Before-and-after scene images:
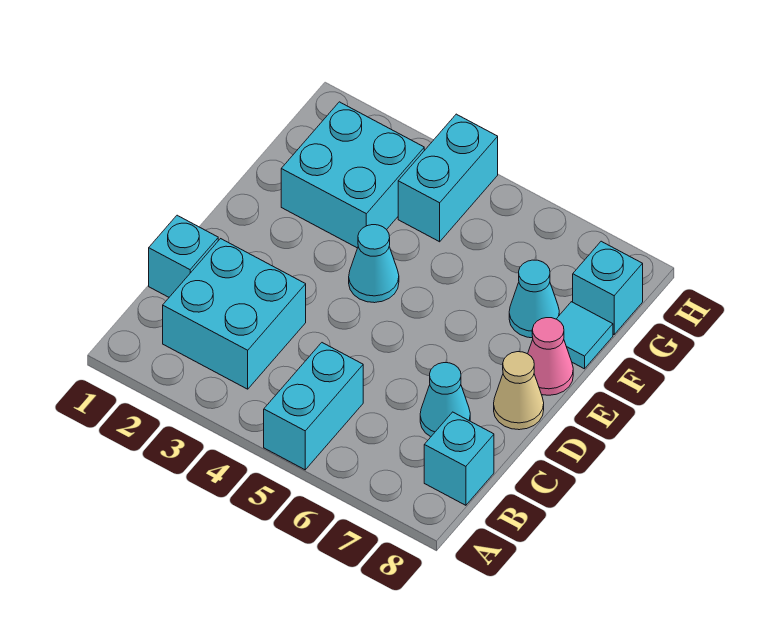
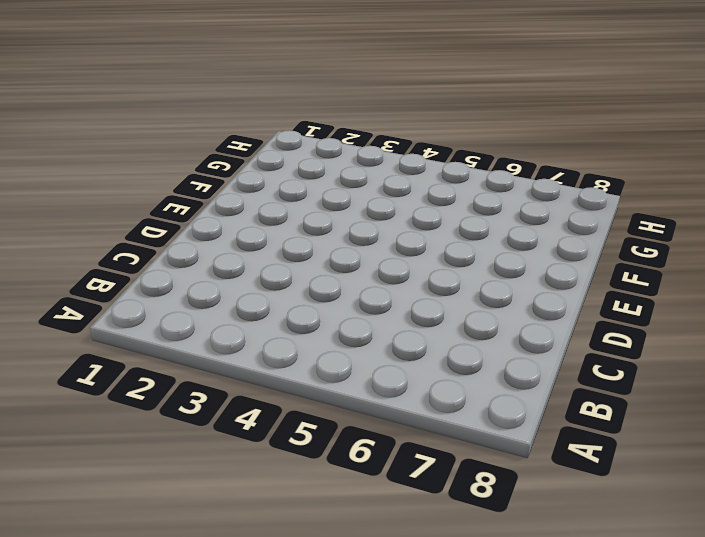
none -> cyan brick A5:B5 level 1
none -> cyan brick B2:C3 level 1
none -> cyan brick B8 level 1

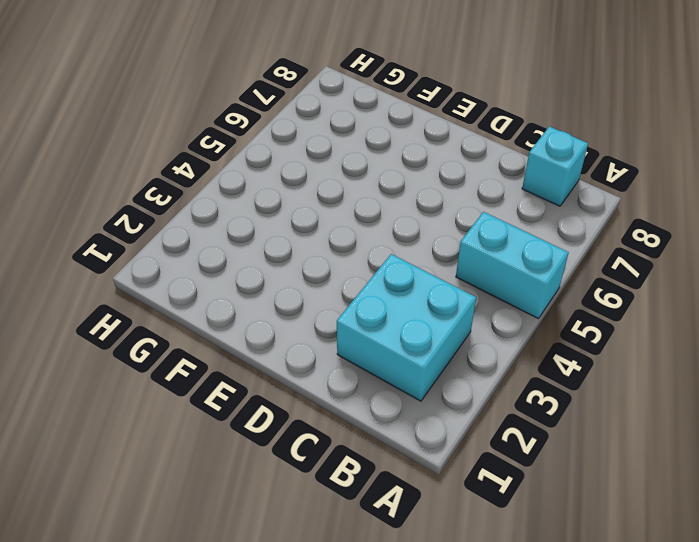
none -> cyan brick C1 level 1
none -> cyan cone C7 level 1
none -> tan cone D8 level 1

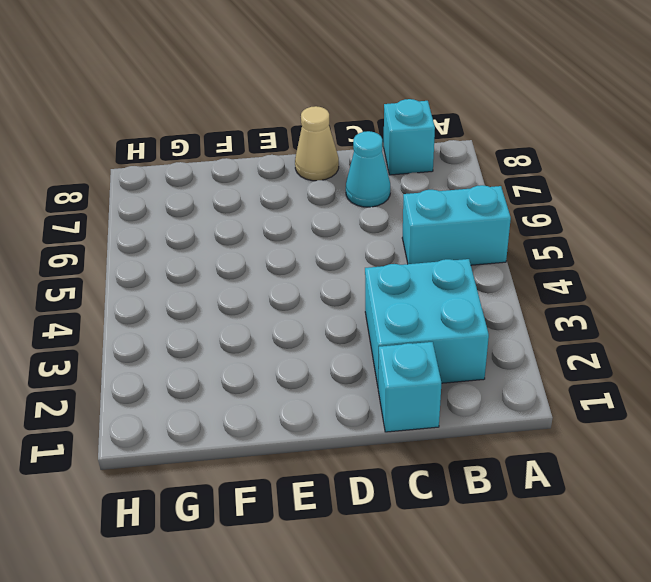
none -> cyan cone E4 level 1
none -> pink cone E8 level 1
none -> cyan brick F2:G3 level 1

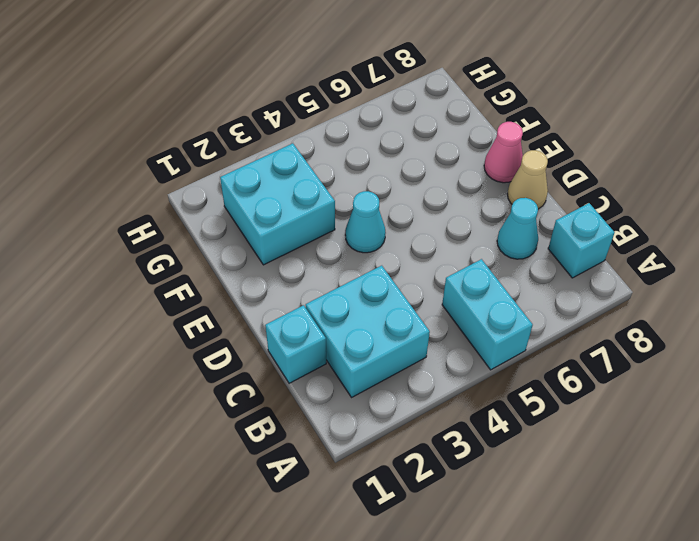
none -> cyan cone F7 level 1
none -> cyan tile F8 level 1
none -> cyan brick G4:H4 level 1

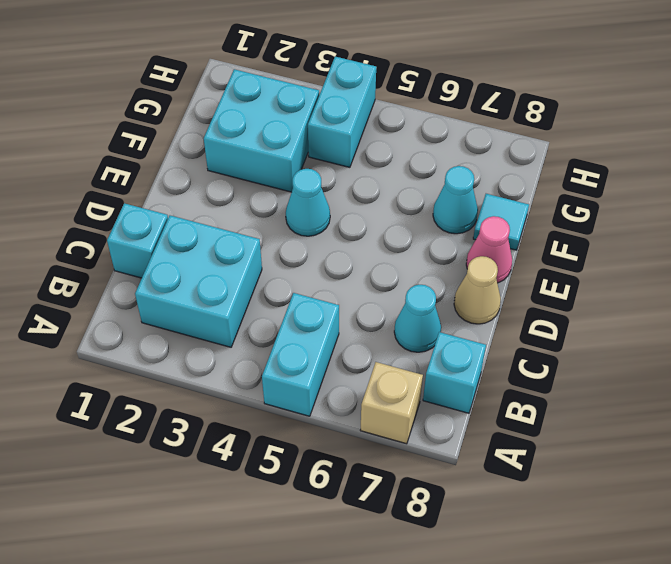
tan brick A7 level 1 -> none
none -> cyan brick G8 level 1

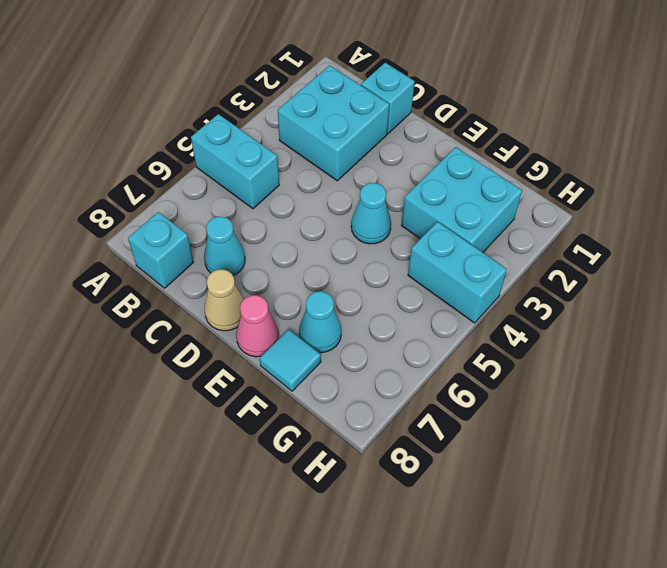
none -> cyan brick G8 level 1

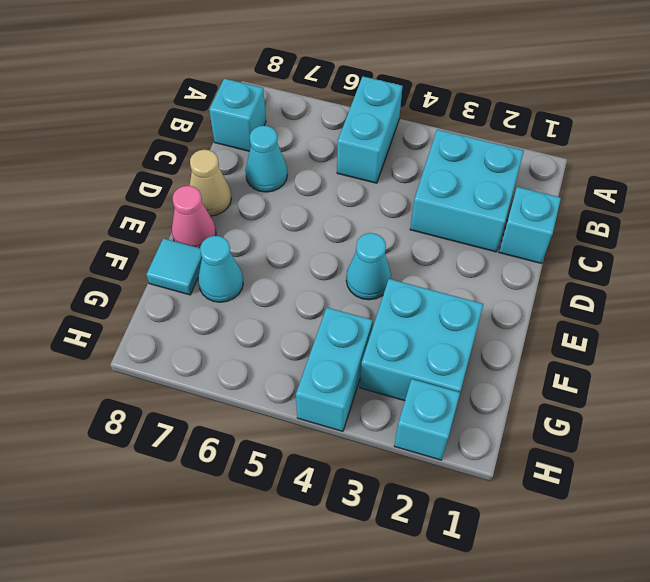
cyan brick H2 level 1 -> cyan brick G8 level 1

| EXERCISE INSTRUCTIONS |
If a line in the records above has the word "cone", copy it out.

| RESULT |
none -> cyan cone C7 level 1
none -> tan cone D8 level 1
none -> cyan cone E4 level 1
none -> pink cone E8 level 1
none -> cyan cone F7 level 1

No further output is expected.